*ACTIVITY*: Repeat all of the data word for word so that only the pictures are missing from the copy.

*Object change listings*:
★ ★ ★
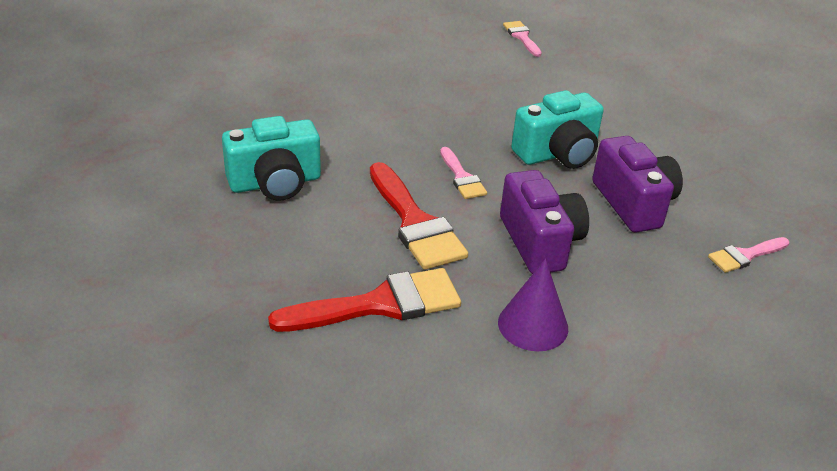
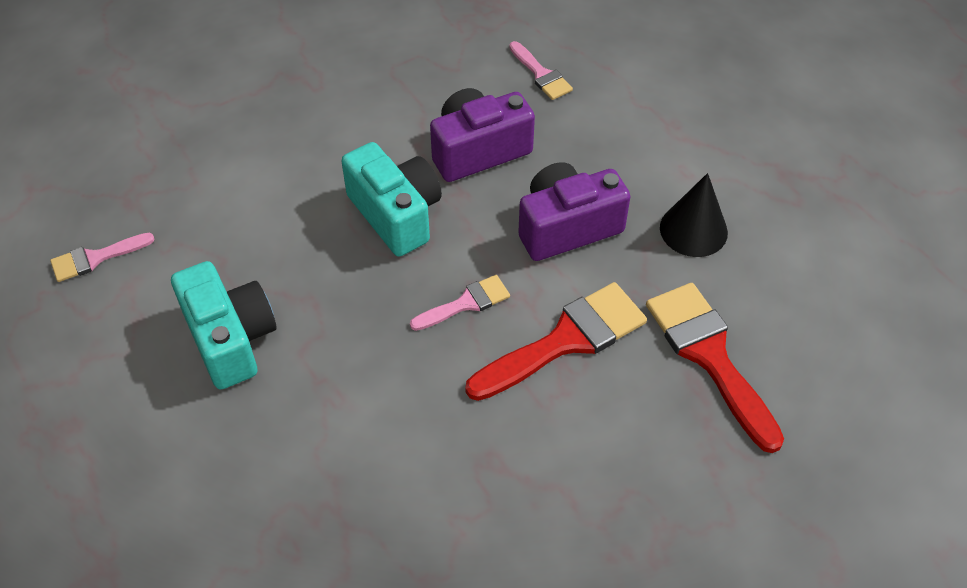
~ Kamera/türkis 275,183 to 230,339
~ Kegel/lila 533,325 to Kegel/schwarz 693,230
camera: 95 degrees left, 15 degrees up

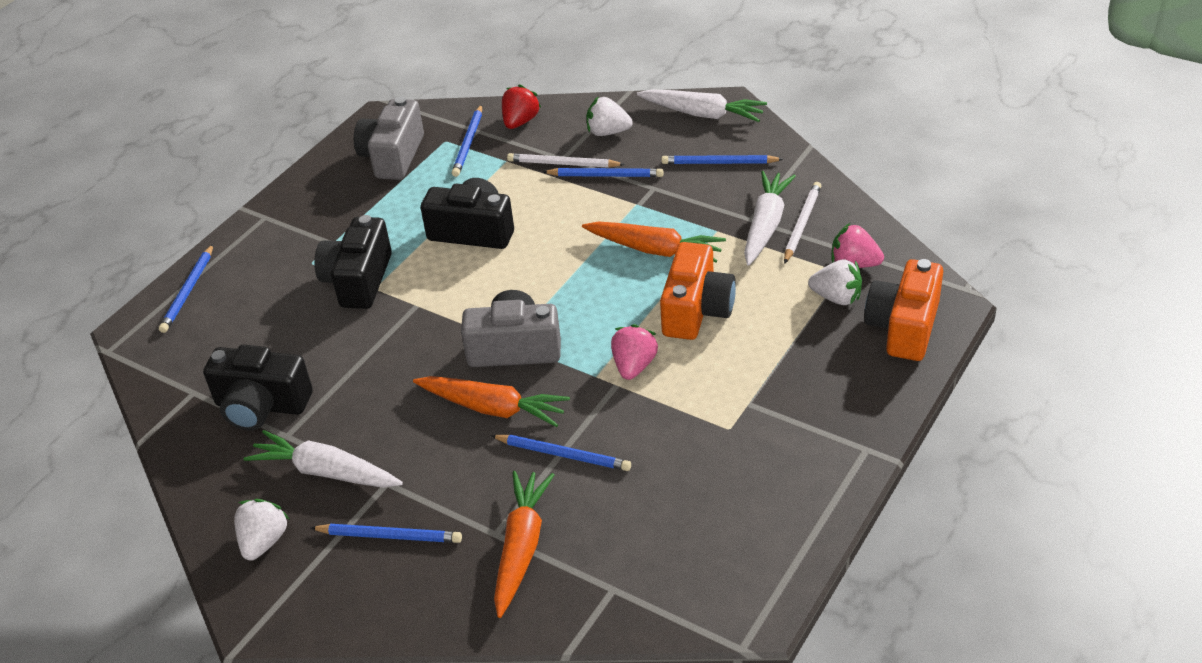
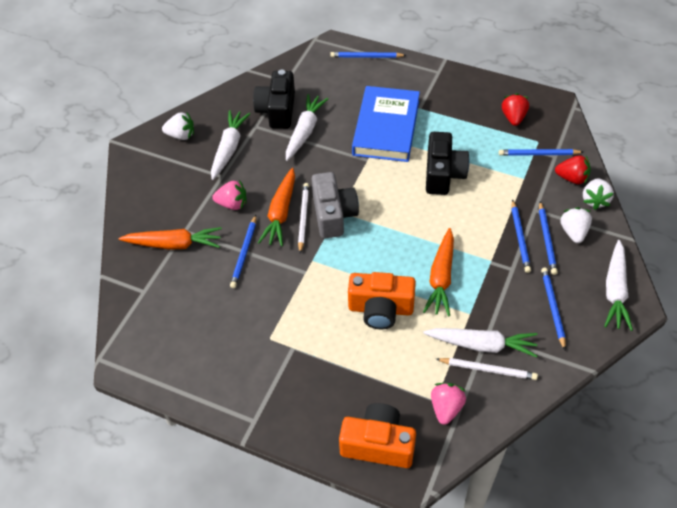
~ Erdbeere/rosa 634,366 to 232,204
+ Karotte/weiß 305,131
~ Bleistift/weiß 563,164 to 303,218
~ Kamera/schwarz 358,280 to Buch/blau 386,128
~ Kamera/grau 393,156 to Erdbeere/rot 513,118
~ Bleistift/blau 389,536 to 547,240
~ Erdbeere/weiß 836,297 to 595,200
camera: 80 degrees right, 10 degrees up

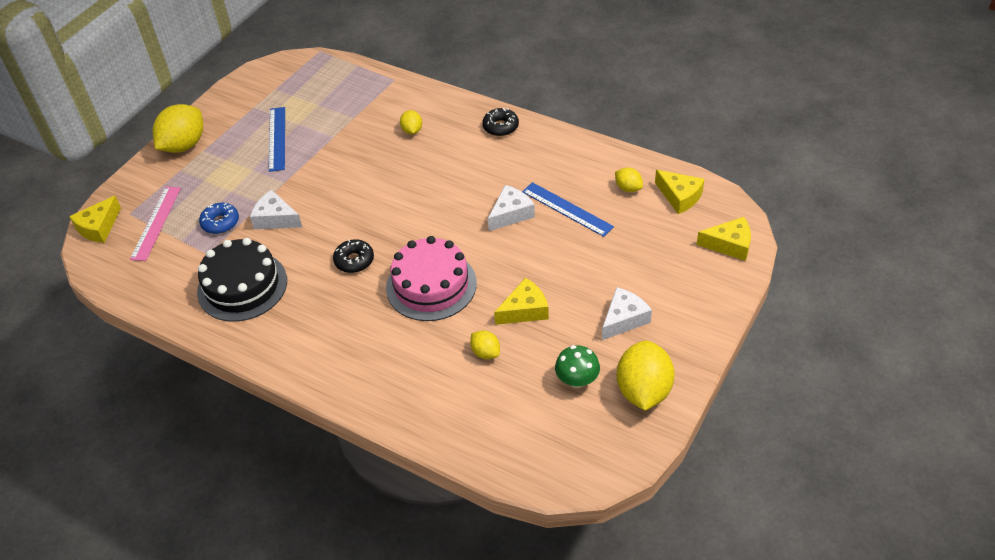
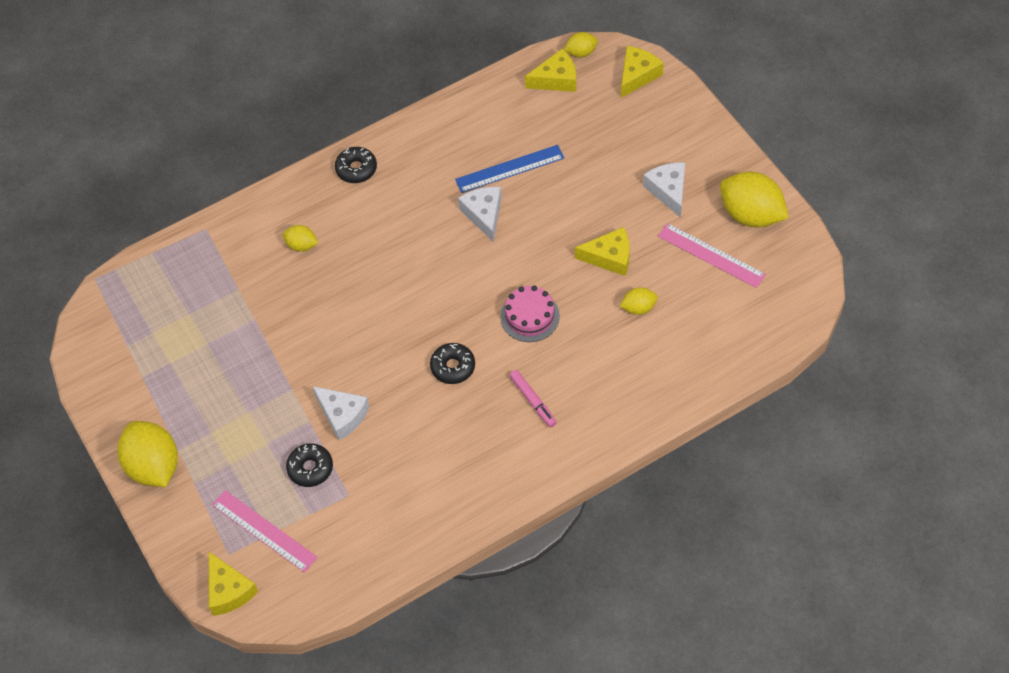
~ Donut/blau 220,223 to Donut/schwarz 310,468
~ Käse/weiß 275,219 = 342,415 105 degrees counterclockwise
~ Kuchen/rosa 431,285 = 530,316 x0.61
+ Filzstift/rosa 533,401
~ Zitrone/gelb 628,188 to 581,52
~ Käse/gelb 525,310 = 609,257 90 degrees clockwise
~ Pilz/grün 577,380 to Lineal/rosa 711,255
- Kuchen/schwarz 242,286
- Lineal/blau 277,138
camera: 60 degrees left, 10 degrees up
★ ★ ★
*RESULT*:
~ Kamera/türkis 275,183 to 230,339
~ Kegel/lila 533,325 to Kegel/schwarz 693,230
camera: 95 degrees left, 15 degrees up

~ Erdbeere/rosa 634,366 to 232,204
+ Karotte/weiß 305,131
~ Bleistift/weiß 563,164 to 303,218
~ Kamera/schwarz 358,280 to Buch/blau 386,128
~ Kamera/grau 393,156 to Erdbeere/rot 513,118
~ Bleistift/blau 389,536 to 547,240
~ Erdbeere/weiß 836,297 to 595,200
camera: 80 degrees right, 10 degrees up

~ Donut/blau 220,223 to Donut/schwarz 310,468
~ Käse/weiß 275,219 = 342,415 105 degrees counterclockwise
~ Kuchen/rosa 431,285 = 530,316 x0.61
+ Filzstift/rosa 533,401
~ Zitrone/gelb 628,188 to 581,52
~ Käse/gelb 525,310 = 609,257 90 degrees clockwise
~ Pilz/grün 577,380 to Lineal/rosa 711,255
- Kuchen/schwarz 242,286
- Lineal/blau 277,138
camera: 60 degrees left, 10 degrees up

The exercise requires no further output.